Assignment:
Please return every line in the entries below with the word "orange" in it.

────────────────────

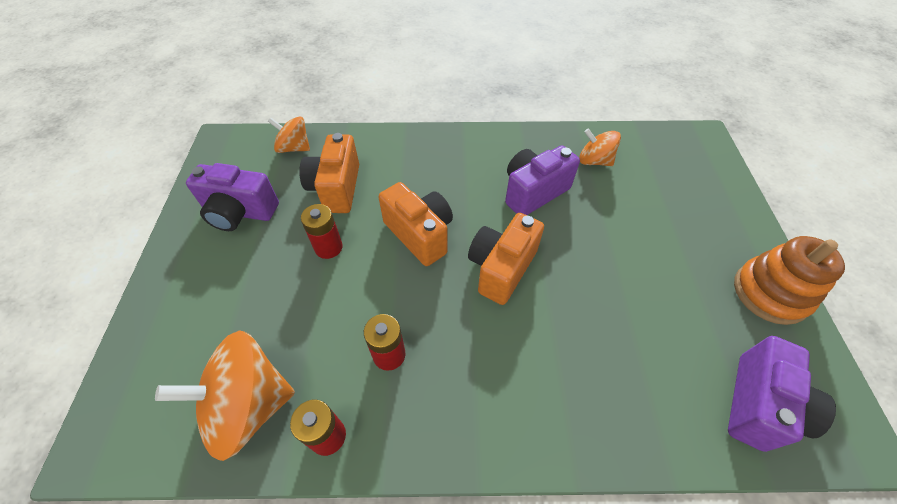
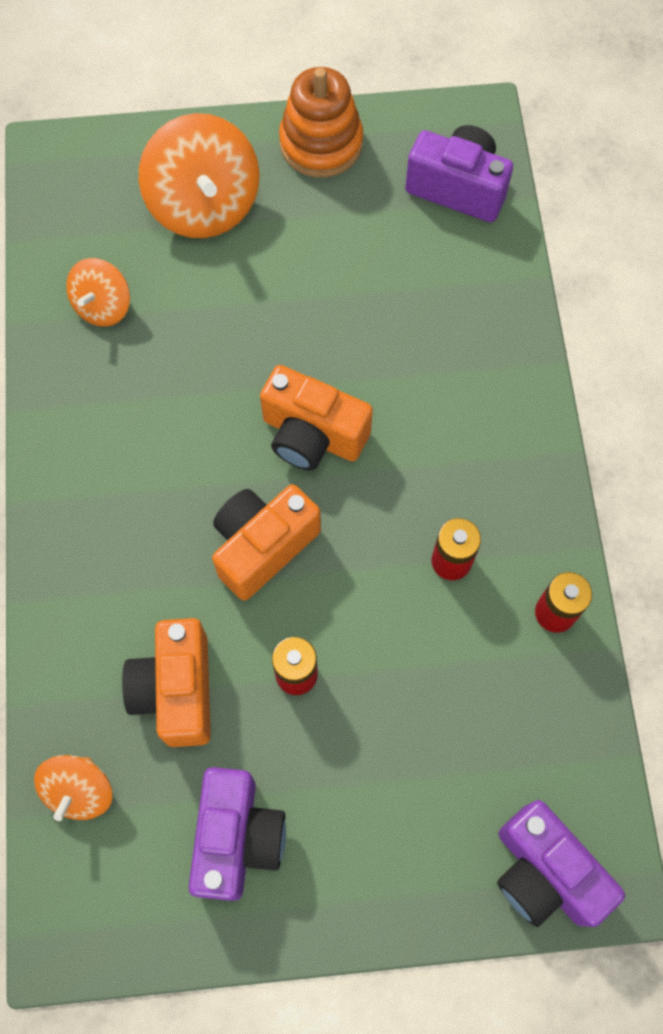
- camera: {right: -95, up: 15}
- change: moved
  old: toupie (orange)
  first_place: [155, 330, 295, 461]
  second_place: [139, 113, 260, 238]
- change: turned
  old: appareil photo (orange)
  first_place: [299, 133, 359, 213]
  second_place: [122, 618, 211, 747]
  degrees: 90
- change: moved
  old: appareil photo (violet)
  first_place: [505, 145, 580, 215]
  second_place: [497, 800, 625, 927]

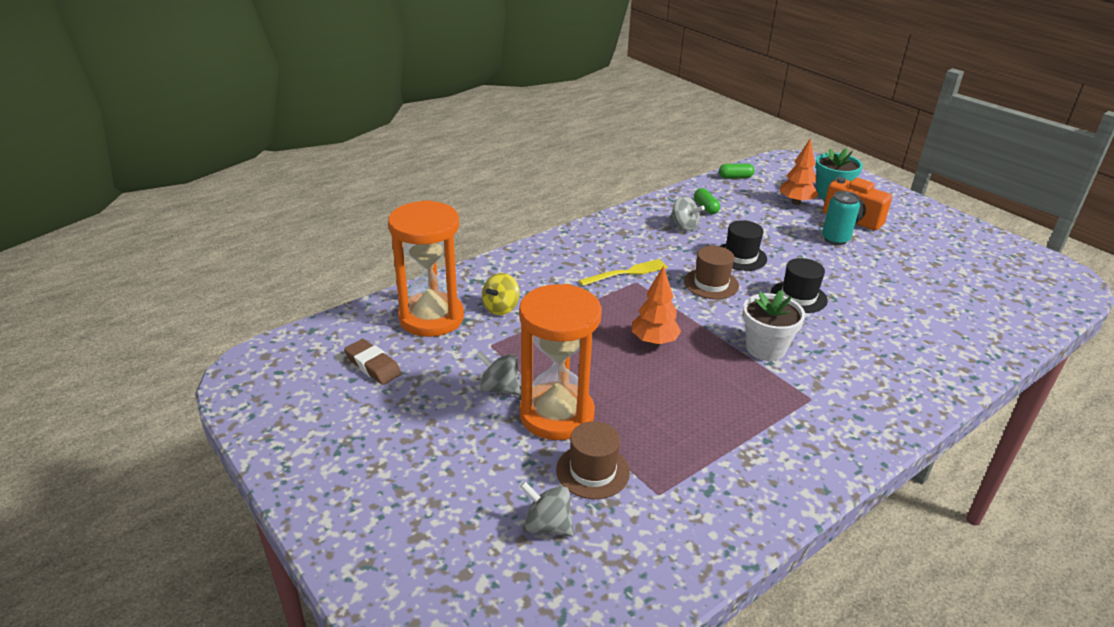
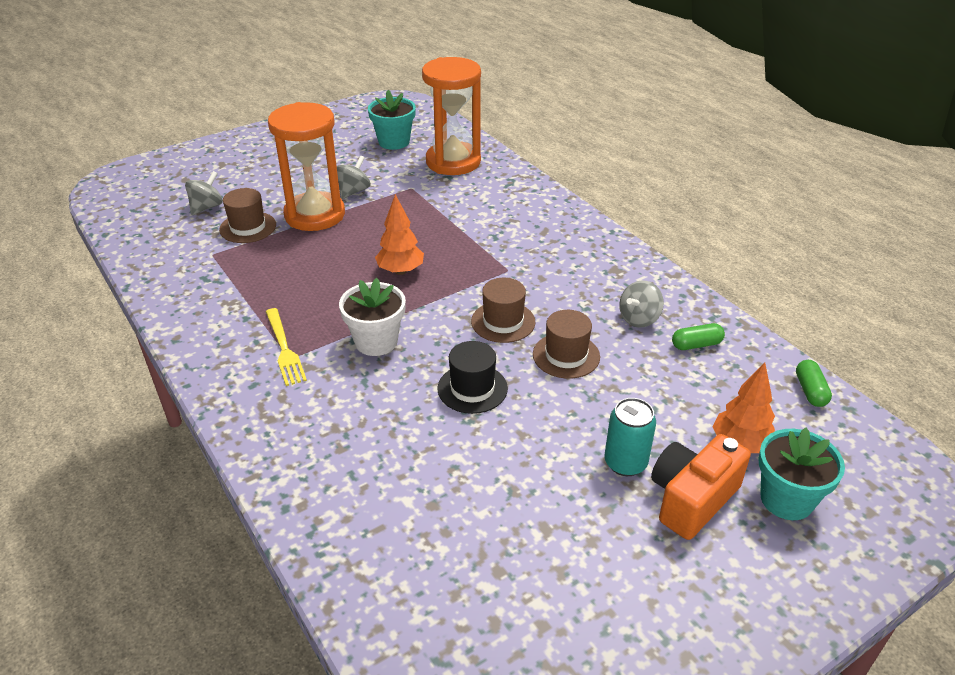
- camera: {right: 95, up: 5}
- change: replaced
  old: gomme (marron)
  new: pot de fleurs (turquoise)
  first_place: [344, 339, 402, 385]
  second_place: [368, 90, 416, 150]
- change: removed
  old: toupie (jaune)
  first_place: [482, 273, 520, 315]
- change: moved
  old: fourchette (jaune)
  first_place: [579, 259, 668, 286]
  second_place: [266, 308, 307, 386]
- change: recoloured
  old: chapeau (noir)
  new: chapeau (marron)
  first_place: [720, 220, 767, 271]
  second_place: [533, 310, 600, 379]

────────────────────

Solution for this task:
  old: toupie (orange)
  old: appareil photo (orange)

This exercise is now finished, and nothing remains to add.